*INPUT DATA:*

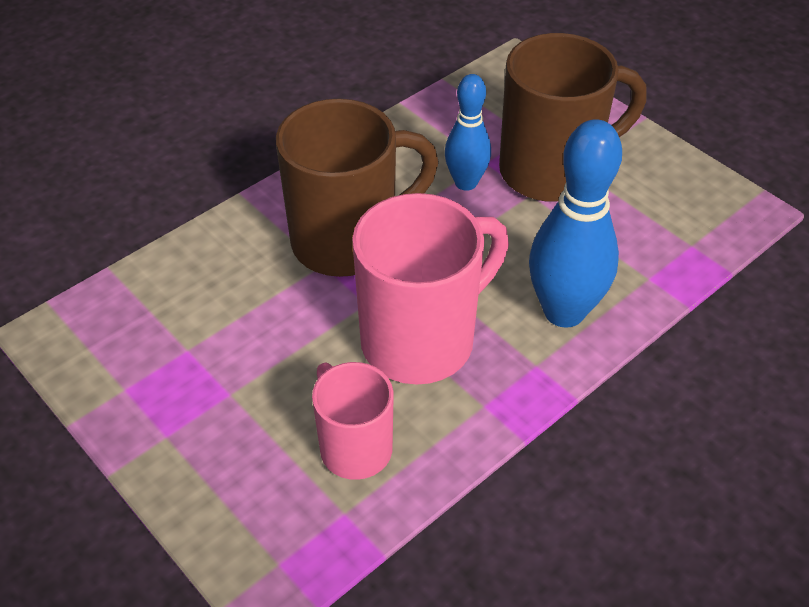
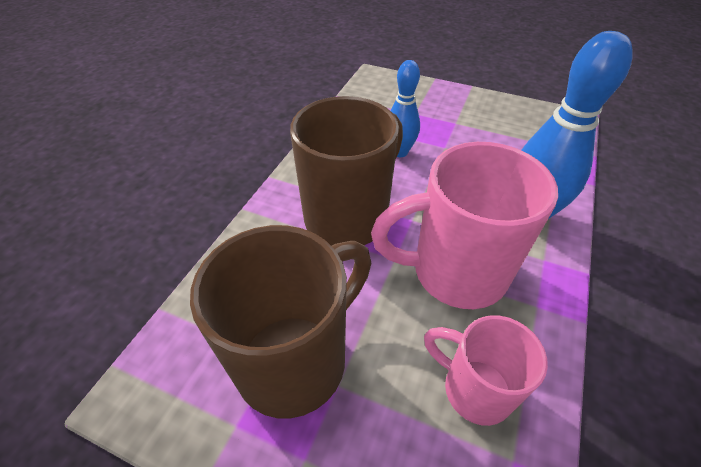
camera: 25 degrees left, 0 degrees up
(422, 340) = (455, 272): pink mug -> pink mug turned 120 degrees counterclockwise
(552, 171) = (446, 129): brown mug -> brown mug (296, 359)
---
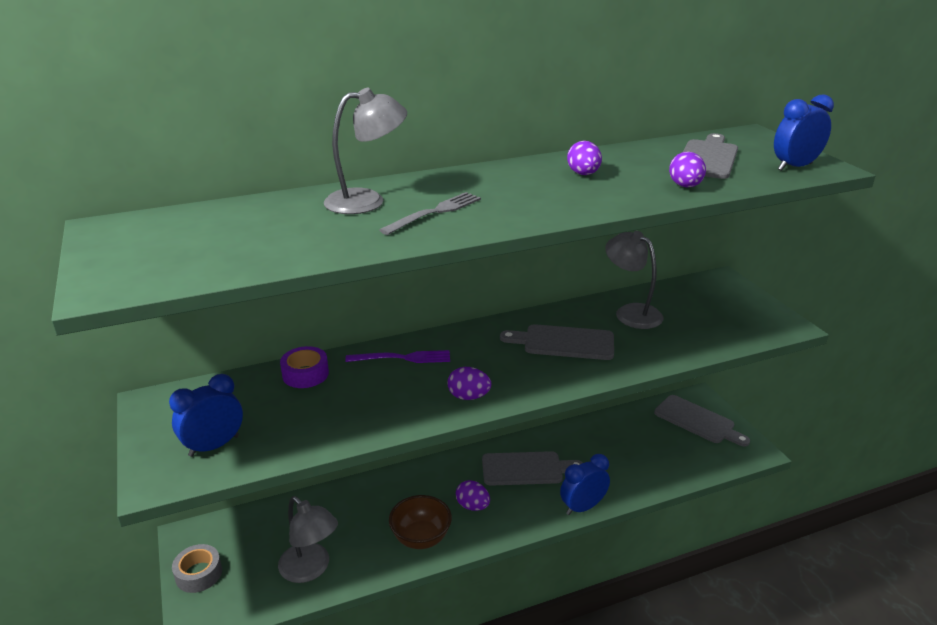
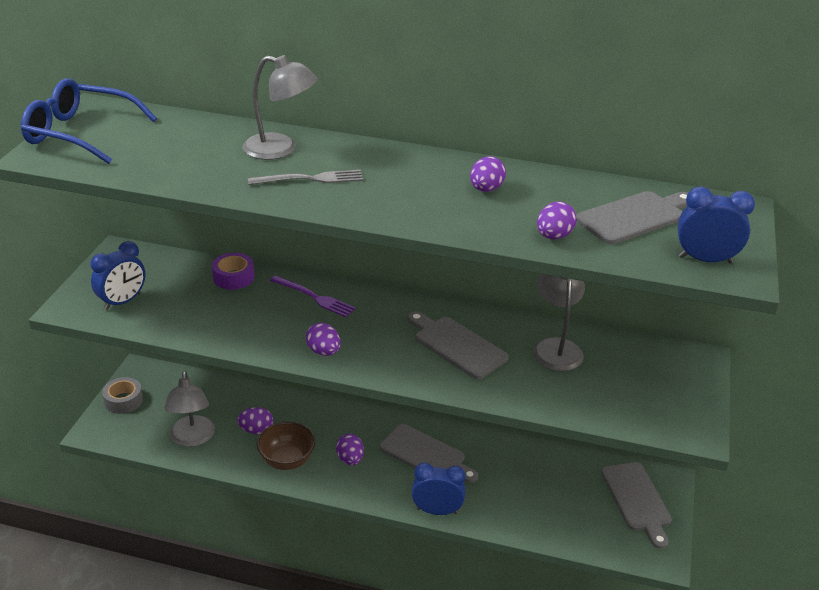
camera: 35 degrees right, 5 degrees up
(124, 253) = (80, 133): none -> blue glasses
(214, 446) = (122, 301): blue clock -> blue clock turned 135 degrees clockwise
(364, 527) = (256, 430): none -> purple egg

*YOUR TASK:*
Output the lines above between the one holding "(422, 340) = (455, 272): pink" and the one holding "(552, 171) = (446, 129): brown", inclusive, with nothing before or after them.

*SOLUTION FOR THIS PROBLEM:*
(422, 340) = (455, 272): pink mug -> pink mug turned 120 degrees counterclockwise
(552, 171) = (446, 129): brown mug -> brown mug (296, 359)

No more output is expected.